• [Work item]
Every entry below must appear again, exactly as written.

[Start of section]

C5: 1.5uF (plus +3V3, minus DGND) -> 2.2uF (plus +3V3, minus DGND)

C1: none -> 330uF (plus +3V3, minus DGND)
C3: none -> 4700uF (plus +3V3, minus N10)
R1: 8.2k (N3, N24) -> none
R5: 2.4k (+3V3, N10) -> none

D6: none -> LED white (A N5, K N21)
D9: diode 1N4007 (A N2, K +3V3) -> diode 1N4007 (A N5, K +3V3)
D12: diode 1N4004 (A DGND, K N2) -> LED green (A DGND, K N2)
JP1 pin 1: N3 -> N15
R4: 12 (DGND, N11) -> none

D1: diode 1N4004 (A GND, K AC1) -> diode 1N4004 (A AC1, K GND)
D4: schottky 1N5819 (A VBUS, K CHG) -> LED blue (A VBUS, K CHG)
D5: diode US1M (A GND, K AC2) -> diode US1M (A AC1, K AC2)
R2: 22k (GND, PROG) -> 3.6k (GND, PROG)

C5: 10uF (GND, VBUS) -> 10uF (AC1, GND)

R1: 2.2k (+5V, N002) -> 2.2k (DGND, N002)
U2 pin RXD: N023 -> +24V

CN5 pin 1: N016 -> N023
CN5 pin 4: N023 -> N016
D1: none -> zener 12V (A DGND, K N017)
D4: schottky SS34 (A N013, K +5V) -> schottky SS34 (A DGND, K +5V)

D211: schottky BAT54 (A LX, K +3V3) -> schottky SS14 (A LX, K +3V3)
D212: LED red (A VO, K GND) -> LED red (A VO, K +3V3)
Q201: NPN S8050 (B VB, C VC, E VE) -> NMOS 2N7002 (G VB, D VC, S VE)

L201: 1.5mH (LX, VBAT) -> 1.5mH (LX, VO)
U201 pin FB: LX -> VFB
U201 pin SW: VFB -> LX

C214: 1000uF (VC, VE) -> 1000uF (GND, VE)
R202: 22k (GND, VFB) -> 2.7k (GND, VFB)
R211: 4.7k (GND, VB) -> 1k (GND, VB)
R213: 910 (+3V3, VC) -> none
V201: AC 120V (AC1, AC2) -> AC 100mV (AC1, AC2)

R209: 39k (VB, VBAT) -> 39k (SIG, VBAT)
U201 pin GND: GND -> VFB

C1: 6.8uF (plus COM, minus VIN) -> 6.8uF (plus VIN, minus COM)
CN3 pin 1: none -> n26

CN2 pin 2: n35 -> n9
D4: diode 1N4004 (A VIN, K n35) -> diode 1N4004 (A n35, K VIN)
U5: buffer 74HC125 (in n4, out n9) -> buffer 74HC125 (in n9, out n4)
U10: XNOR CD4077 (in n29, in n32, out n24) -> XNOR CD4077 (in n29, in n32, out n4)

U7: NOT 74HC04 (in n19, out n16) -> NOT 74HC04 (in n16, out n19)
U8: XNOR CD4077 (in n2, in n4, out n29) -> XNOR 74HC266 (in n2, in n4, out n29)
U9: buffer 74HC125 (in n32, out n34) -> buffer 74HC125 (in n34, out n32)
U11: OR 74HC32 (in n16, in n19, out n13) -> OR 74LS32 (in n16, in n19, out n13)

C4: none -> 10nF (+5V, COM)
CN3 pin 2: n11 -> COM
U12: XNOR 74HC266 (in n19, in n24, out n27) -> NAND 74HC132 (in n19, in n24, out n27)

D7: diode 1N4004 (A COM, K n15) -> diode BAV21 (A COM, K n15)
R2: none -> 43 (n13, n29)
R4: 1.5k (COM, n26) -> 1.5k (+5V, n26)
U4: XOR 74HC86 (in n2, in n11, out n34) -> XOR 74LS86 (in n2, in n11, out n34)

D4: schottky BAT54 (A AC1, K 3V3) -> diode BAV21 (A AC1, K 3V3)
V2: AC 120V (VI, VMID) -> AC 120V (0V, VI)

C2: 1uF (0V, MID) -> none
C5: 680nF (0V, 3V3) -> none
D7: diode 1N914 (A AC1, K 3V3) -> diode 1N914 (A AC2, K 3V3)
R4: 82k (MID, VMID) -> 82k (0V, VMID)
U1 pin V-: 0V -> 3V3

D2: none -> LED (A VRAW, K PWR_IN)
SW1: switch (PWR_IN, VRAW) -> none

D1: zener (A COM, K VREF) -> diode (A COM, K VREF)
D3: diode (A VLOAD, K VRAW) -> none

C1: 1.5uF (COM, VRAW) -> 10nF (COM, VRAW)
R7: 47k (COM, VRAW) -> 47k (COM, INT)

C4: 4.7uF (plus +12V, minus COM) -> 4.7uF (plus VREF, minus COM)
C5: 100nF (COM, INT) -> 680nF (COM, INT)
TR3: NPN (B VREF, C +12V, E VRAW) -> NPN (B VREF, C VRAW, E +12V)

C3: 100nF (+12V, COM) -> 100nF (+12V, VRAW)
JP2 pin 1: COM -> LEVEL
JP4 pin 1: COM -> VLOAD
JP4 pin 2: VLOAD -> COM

[End of section]

• [Solution for this exercise]
C5: 1.5uF (plus +3V3, minus DGND) -> 2.2uF (plus +3V3, minus DGND)

C1: none -> 330uF (plus +3V3, minus DGND)
C3: none -> 4700uF (plus +3V3, minus N10)
R1: 8.2k (N3, N24) -> none
R5: 2.4k (+3V3, N10) -> none

D6: none -> LED white (A N5, K N21)
D9: diode 1N4007 (A N2, K +3V3) -> diode 1N4007 (A N5, K +3V3)
D12: diode 1N4004 (A DGND, K N2) -> LED green (A DGND, K N2)
JP1 pin 1: N3 -> N15
R4: 12 (DGND, N11) -> none

D1: diode 1N4004 (A GND, K AC1) -> diode 1N4004 (A AC1, K GND)
D4: schottky 1N5819 (A VBUS, K CHG) -> LED blue (A VBUS, K CHG)
D5: diode US1M (A GND, K AC2) -> diode US1M (A AC1, K AC2)
R2: 22k (GND, PROG) -> 3.6k (GND, PROG)

C5: 10uF (GND, VBUS) -> 10uF (AC1, GND)

R1: 2.2k (+5V, N002) -> 2.2k (DGND, N002)
U2 pin RXD: N023 -> +24V

CN5 pin 1: N016 -> N023
CN5 pin 4: N023 -> N016
D1: none -> zener 12V (A DGND, K N017)
D4: schottky SS34 (A N013, K +5V) -> schottky SS34 (A DGND, K +5V)

D211: schottky BAT54 (A LX, K +3V3) -> schottky SS14 (A LX, K +3V3)
D212: LED red (A VO, K GND) -> LED red (A VO, K +3V3)
Q201: NPN S8050 (B VB, C VC, E VE) -> NMOS 2N7002 (G VB, D VC, S VE)

L201: 1.5mH (LX, VBAT) -> 1.5mH (LX, VO)
U201 pin FB: LX -> VFB
U201 pin SW: VFB -> LX

C214: 1000uF (VC, VE) -> 1000uF (GND, VE)
R202: 22k (GND, VFB) -> 2.7k (GND, VFB)
R211: 4.7k (GND, VB) -> 1k (GND, VB)
R213: 910 (+3V3, VC) -> none
V201: AC 120V (AC1, AC2) -> AC 100mV (AC1, AC2)

R209: 39k (VB, VBAT) -> 39k (SIG, VBAT)
U201 pin GND: GND -> VFB

C1: 6.8uF (plus COM, minus VIN) -> 6.8uF (plus VIN, minus COM)
CN3 pin 1: none -> n26

CN2 pin 2: n35 -> n9
D4: diode 1N4004 (A VIN, K n35) -> diode 1N4004 (A n35, K VIN)
U5: buffer 74HC125 (in n4, out n9) -> buffer 74HC125 (in n9, out n4)
U10: XNOR CD4077 (in n29, in n32, out n24) -> XNOR CD4077 (in n29, in n32, out n4)

U7: NOT 74HC04 (in n19, out n16) -> NOT 74HC04 (in n16, out n19)
U8: XNOR CD4077 (in n2, in n4, out n29) -> XNOR 74HC266 (in n2, in n4, out n29)
U9: buffer 74HC125 (in n32, out n34) -> buffer 74HC125 (in n34, out n32)
U11: OR 74HC32 (in n16, in n19, out n13) -> OR 74LS32 (in n16, in n19, out n13)

C4: none -> 10nF (+5V, COM)
CN3 pin 2: n11 -> COM
U12: XNOR 74HC266 (in n19, in n24, out n27) -> NAND 74HC132 (in n19, in n24, out n27)

D7: diode 1N4004 (A COM, K n15) -> diode BAV21 (A COM, K n15)
R2: none -> 43 (n13, n29)
R4: 1.5k (COM, n26) -> 1.5k (+5V, n26)
U4: XOR 74HC86 (in n2, in n11, out n34) -> XOR 74LS86 (in n2, in n11, out n34)

D4: schottky BAT54 (A AC1, K 3V3) -> diode BAV21 (A AC1, K 3V3)
V2: AC 120V (VI, VMID) -> AC 120V (0V, VI)

C2: 1uF (0V, MID) -> none
C5: 680nF (0V, 3V3) -> none
D7: diode 1N914 (A AC1, K 3V3) -> diode 1N914 (A AC2, K 3V3)
R4: 82k (MID, VMID) -> 82k (0V, VMID)
U1 pin V-: 0V -> 3V3

D2: none -> LED (A VRAW, K PWR_IN)
SW1: switch (PWR_IN, VRAW) -> none

D1: zener (A COM, K VREF) -> diode (A COM, K VREF)
D3: diode (A VLOAD, K VRAW) -> none

C1: 1.5uF (COM, VRAW) -> 10nF (COM, VRAW)
R7: 47k (COM, VRAW) -> 47k (COM, INT)

C4: 4.7uF (plus +12V, minus COM) -> 4.7uF (plus VREF, minus COM)
C5: 100nF (COM, INT) -> 680nF (COM, INT)
TR3: NPN (B VREF, C +12V, E VRAW) -> NPN (B VREF, C VRAW, E +12V)

C3: 100nF (+12V, COM) -> 100nF (+12V, VRAW)
JP2 pin 1: COM -> LEVEL
JP4 pin 1: COM -> VLOAD
JP4 pin 2: VLOAD -> COM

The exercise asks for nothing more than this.